[REQUIRED WORK]:
Skipping each picture, output the entries exactly as they stand below.
++++++
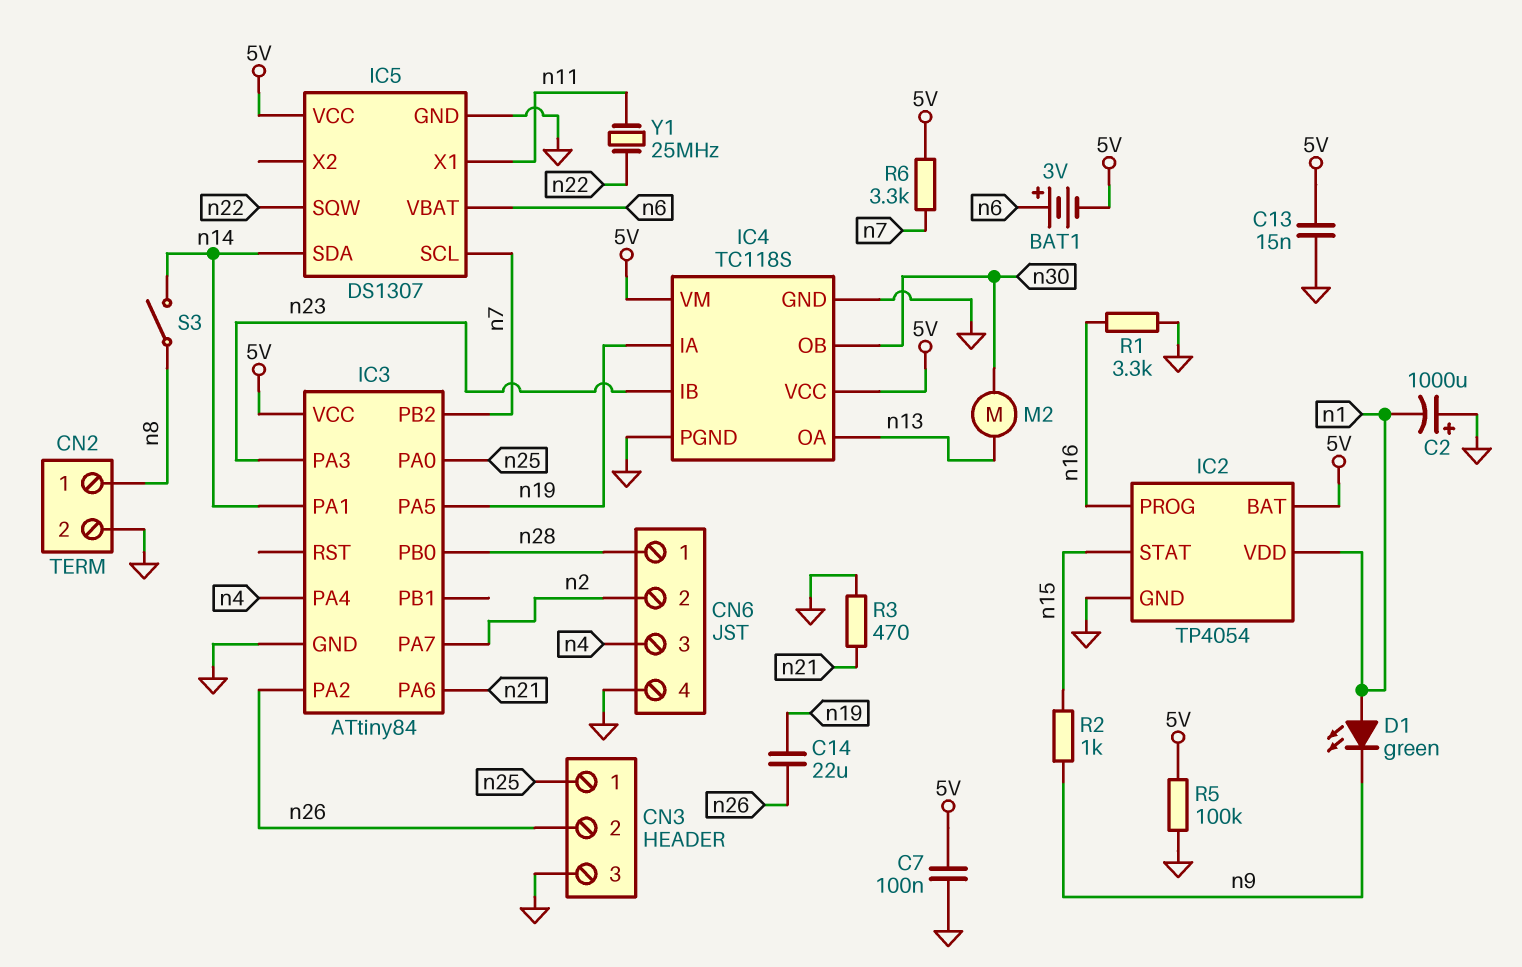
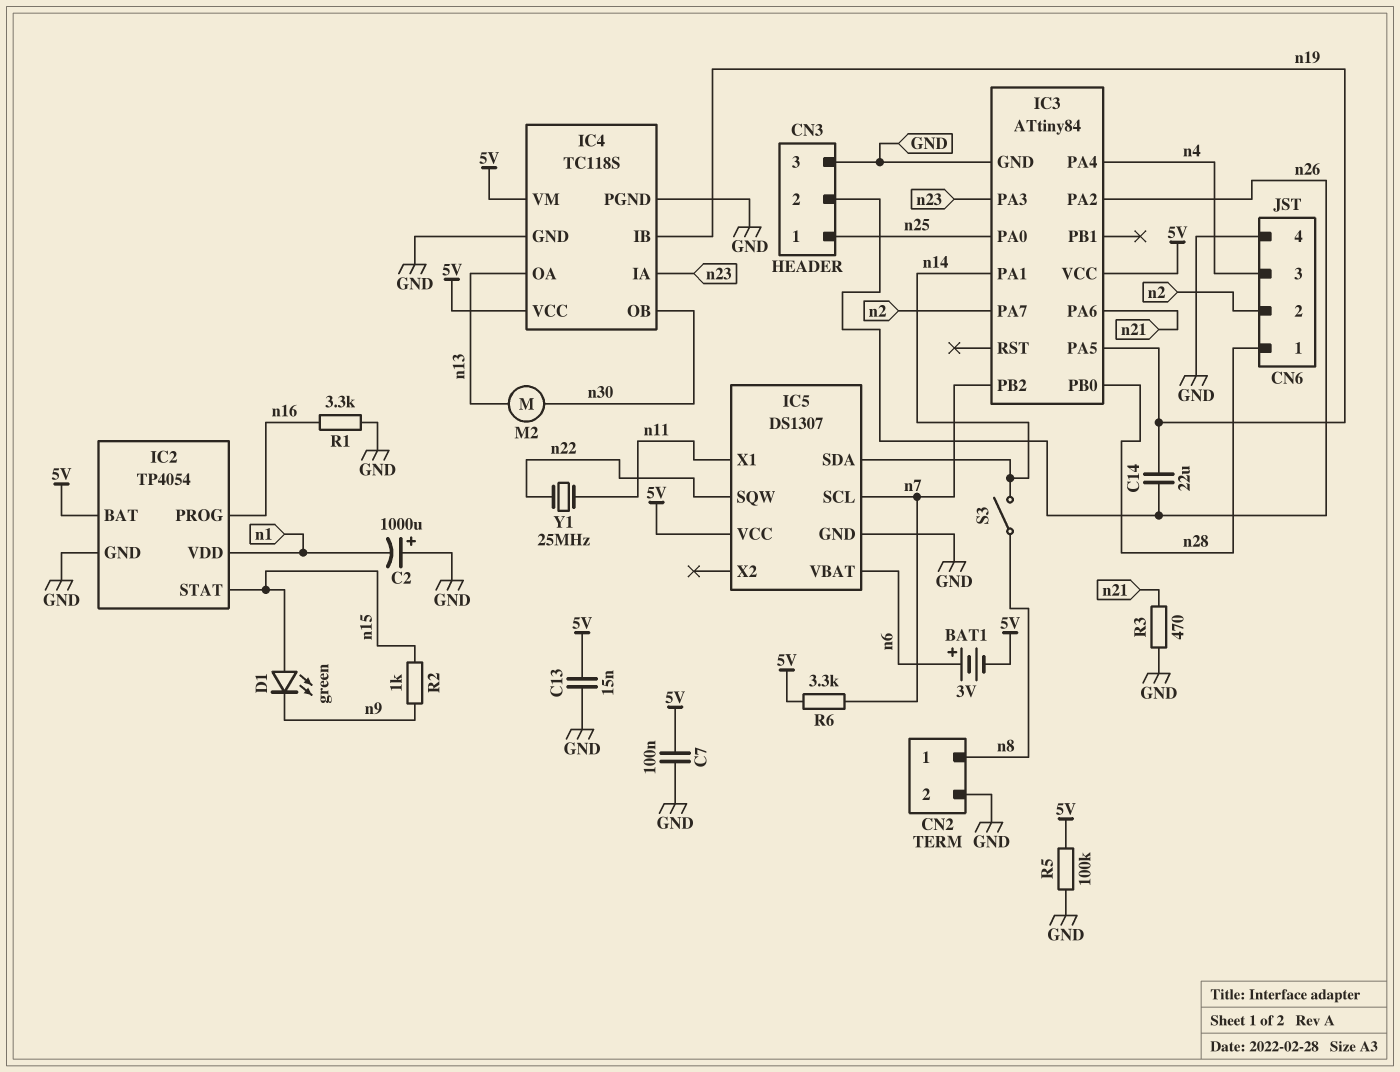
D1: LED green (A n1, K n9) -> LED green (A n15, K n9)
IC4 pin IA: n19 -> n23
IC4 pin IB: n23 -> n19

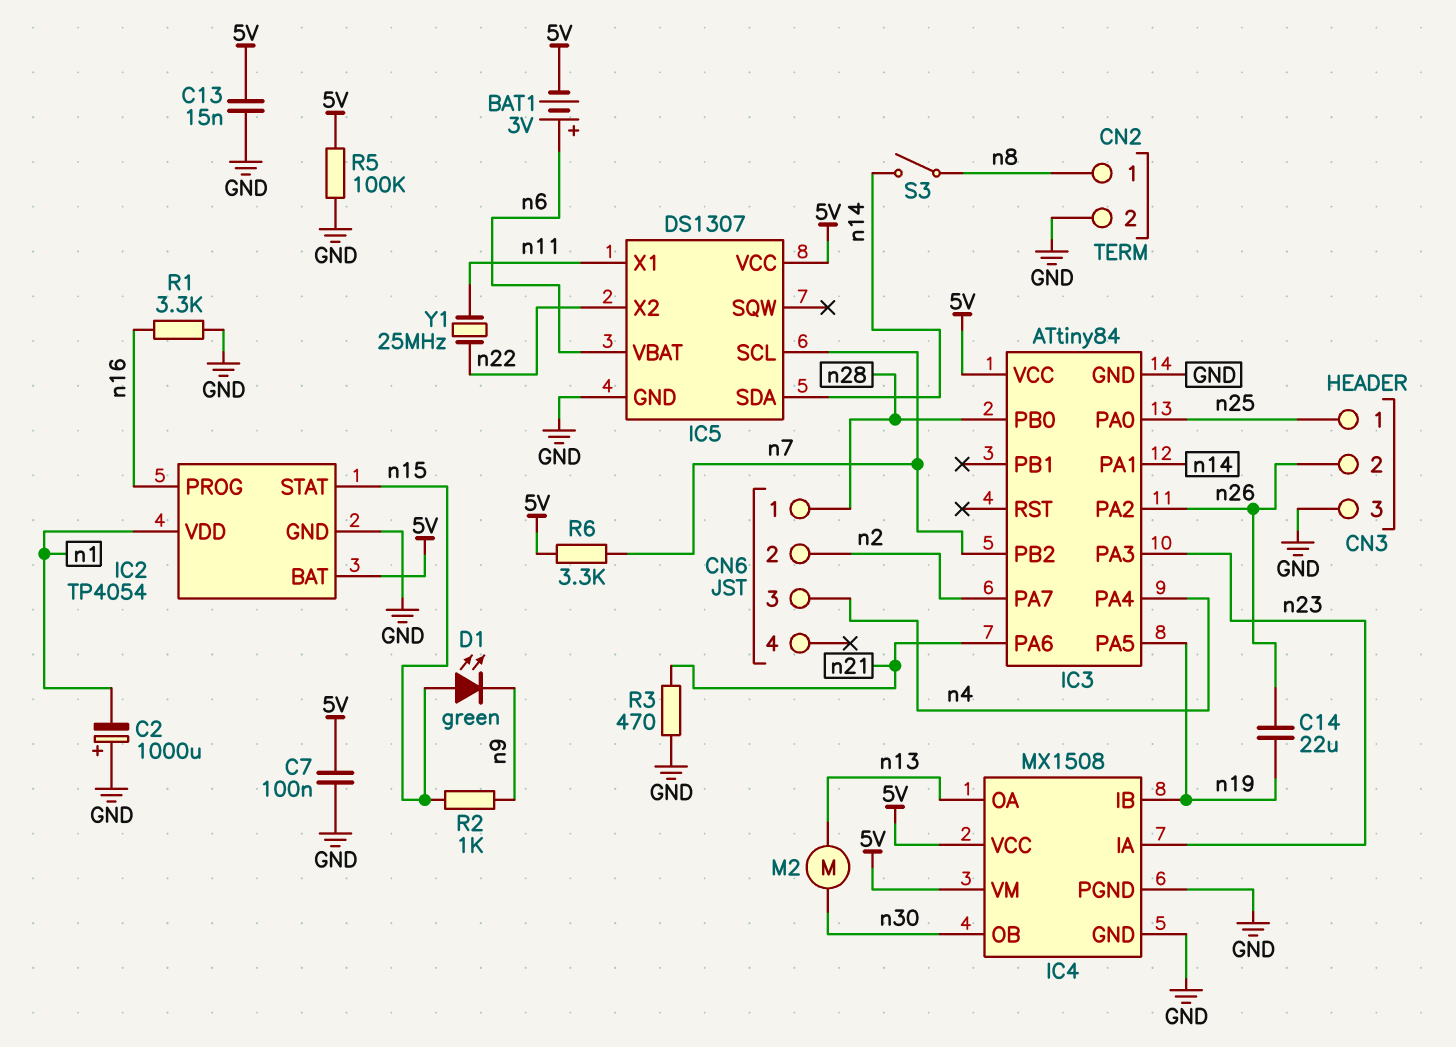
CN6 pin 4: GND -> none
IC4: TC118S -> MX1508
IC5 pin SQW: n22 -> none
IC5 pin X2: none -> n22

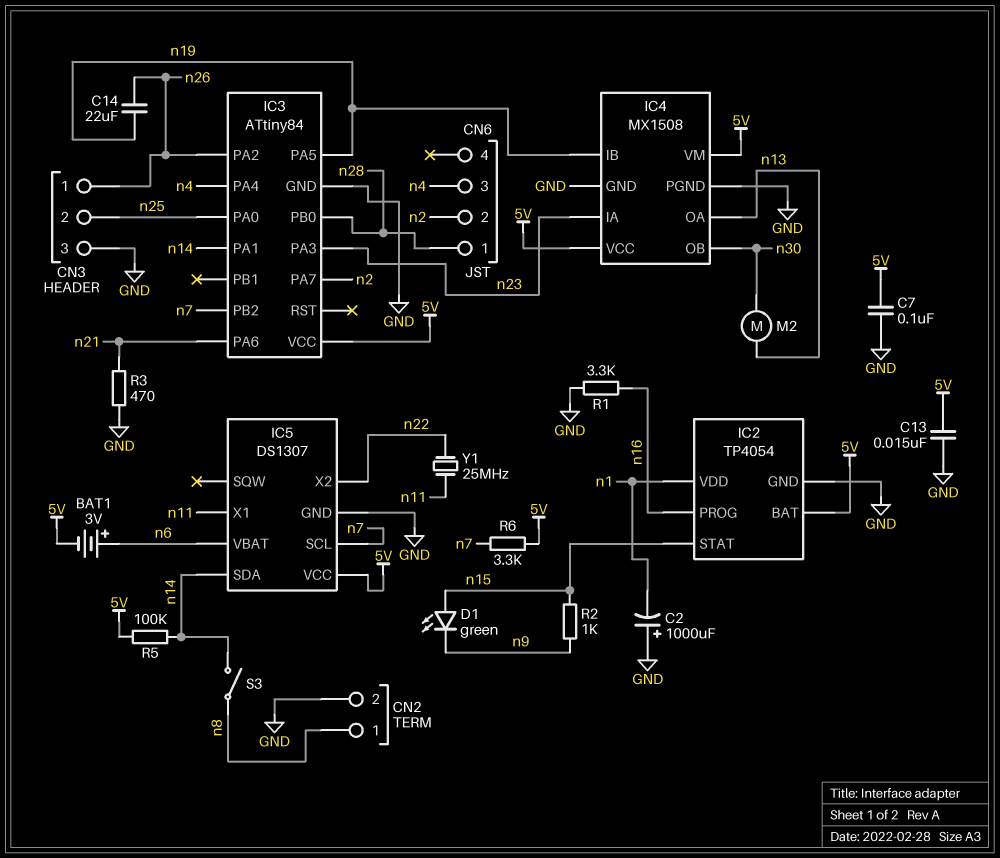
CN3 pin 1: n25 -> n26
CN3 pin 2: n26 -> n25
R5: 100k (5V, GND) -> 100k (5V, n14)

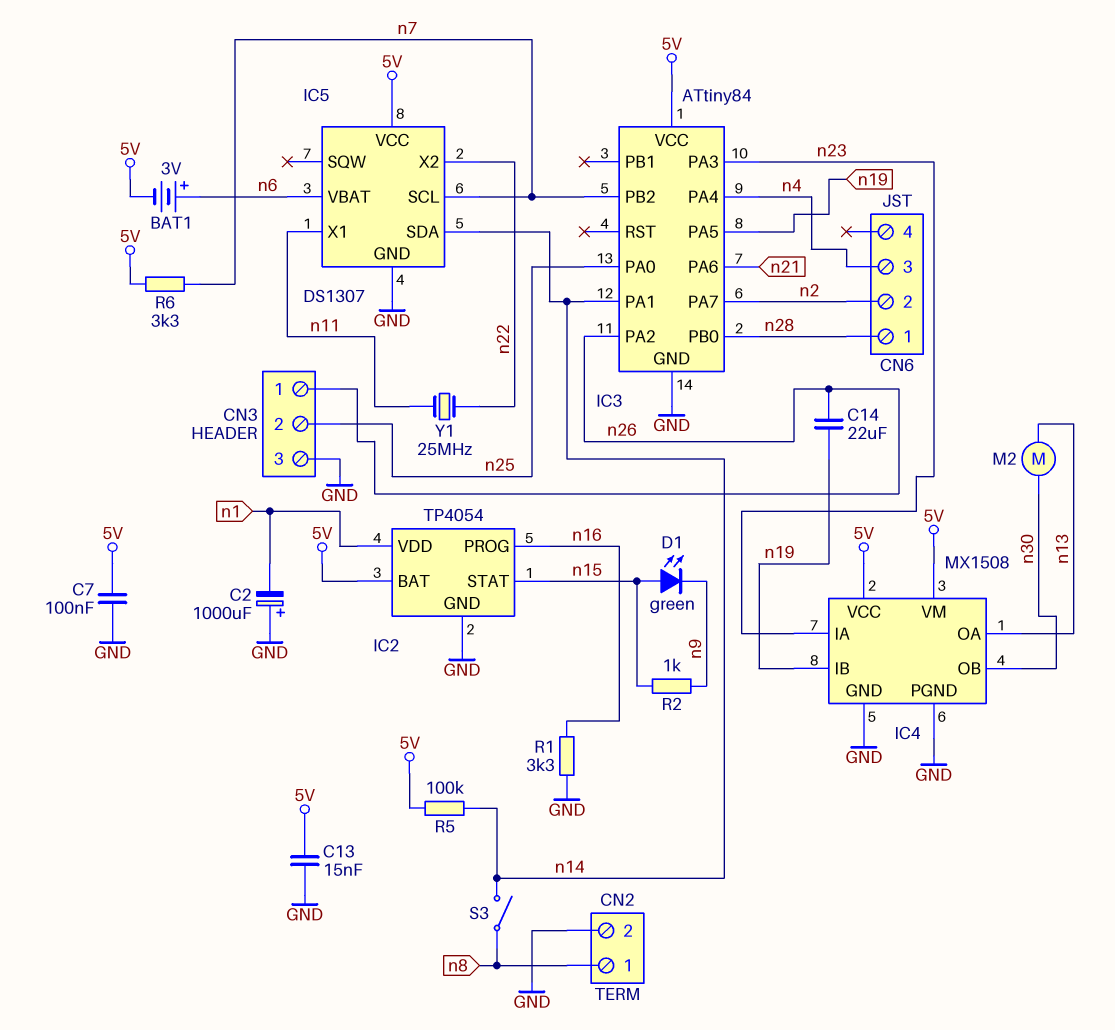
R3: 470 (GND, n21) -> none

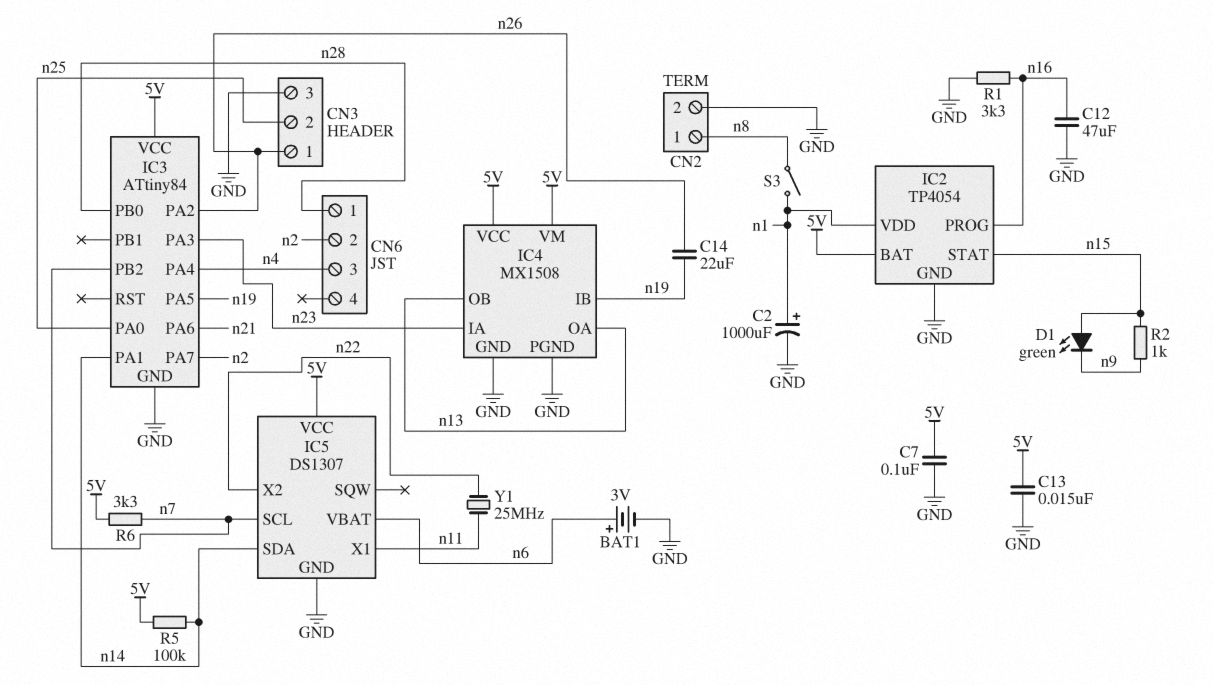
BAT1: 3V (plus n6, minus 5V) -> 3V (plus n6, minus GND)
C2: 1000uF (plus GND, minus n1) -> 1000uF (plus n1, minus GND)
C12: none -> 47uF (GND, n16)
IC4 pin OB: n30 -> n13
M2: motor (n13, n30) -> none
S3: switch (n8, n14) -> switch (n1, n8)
++++++
[SOLUTION TO THE EXERCISE]:
D1: LED green (A n1, K n9) -> LED green (A n15, K n9)
IC4 pin IA: n19 -> n23
IC4 pin IB: n23 -> n19

CN6 pin 4: GND -> none
IC4: TC118S -> MX1508
IC5 pin SQW: n22 -> none
IC5 pin X2: none -> n22

CN3 pin 1: n25 -> n26
CN3 pin 2: n26 -> n25
R5: 100k (5V, GND) -> 100k (5V, n14)

R3: 470 (GND, n21) -> none

BAT1: 3V (plus n6, minus 5V) -> 3V (plus n6, minus GND)
C2: 1000uF (plus GND, minus n1) -> 1000uF (plus n1, minus GND)
C12: none -> 47uF (GND, n16)
IC4 pin OB: n30 -> n13
M2: motor (n13, n30) -> none
S3: switch (n8, n14) -> switch (n1, n8)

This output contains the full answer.